- _Instructions for the task_: The line bearing "orange house: 3 -> 4", together with all lines after it to the end of the material, should be repeated exactly; leave out everything else.

- _Data section_:
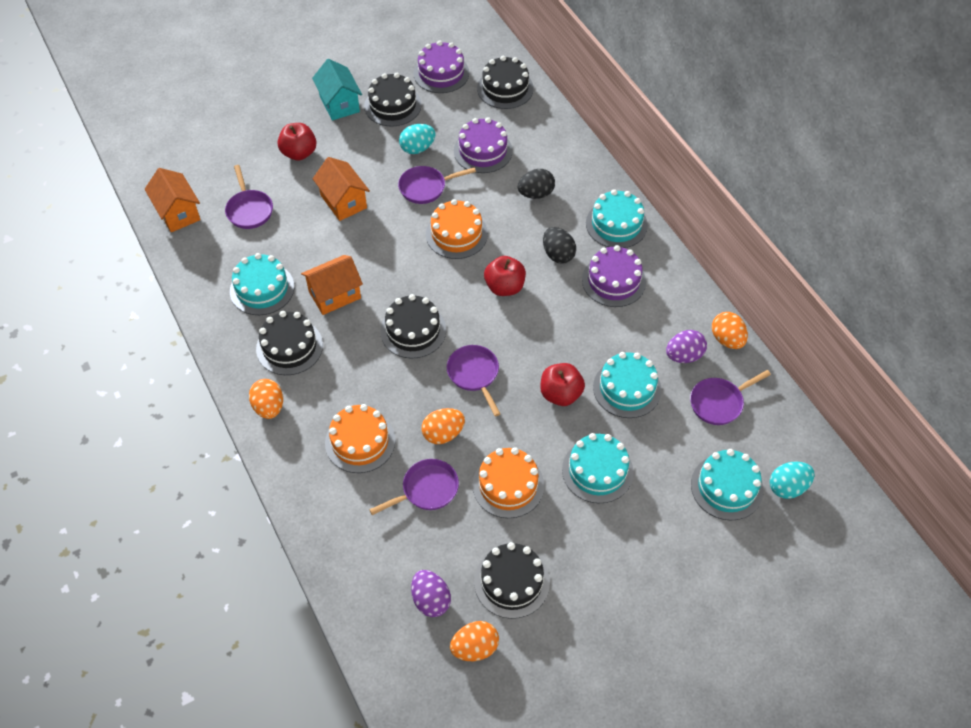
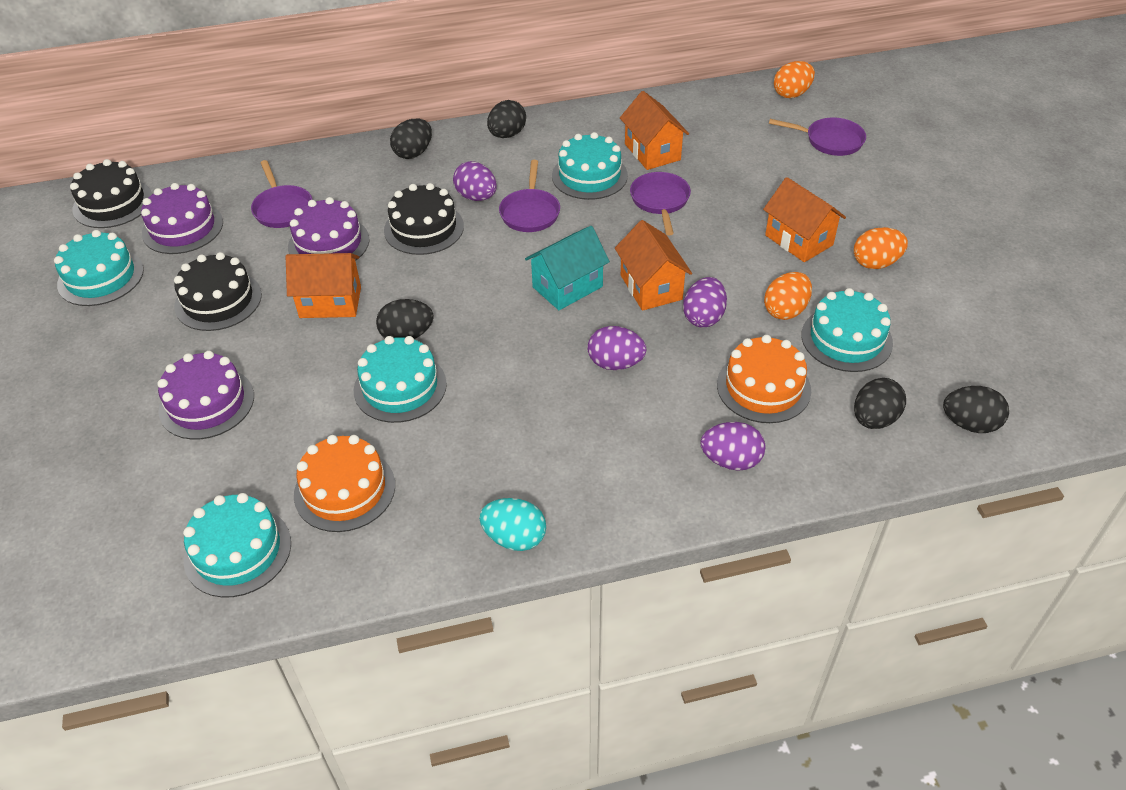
black cake: 5 -> 3
black egg: 2 -> 5
orange cake: 3 -> 2
orange egg: 4 -> 3
orange house: 3 -> 4
purple egg: 2 -> 4
purple pan: 5 -> 4
red apple: 3 -> 0
turquoise egg: 2 -> 1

- _Response to the exercise_:
orange house: 3 -> 4
purple egg: 2 -> 4
purple pan: 5 -> 4
red apple: 3 -> 0
turquoise egg: 2 -> 1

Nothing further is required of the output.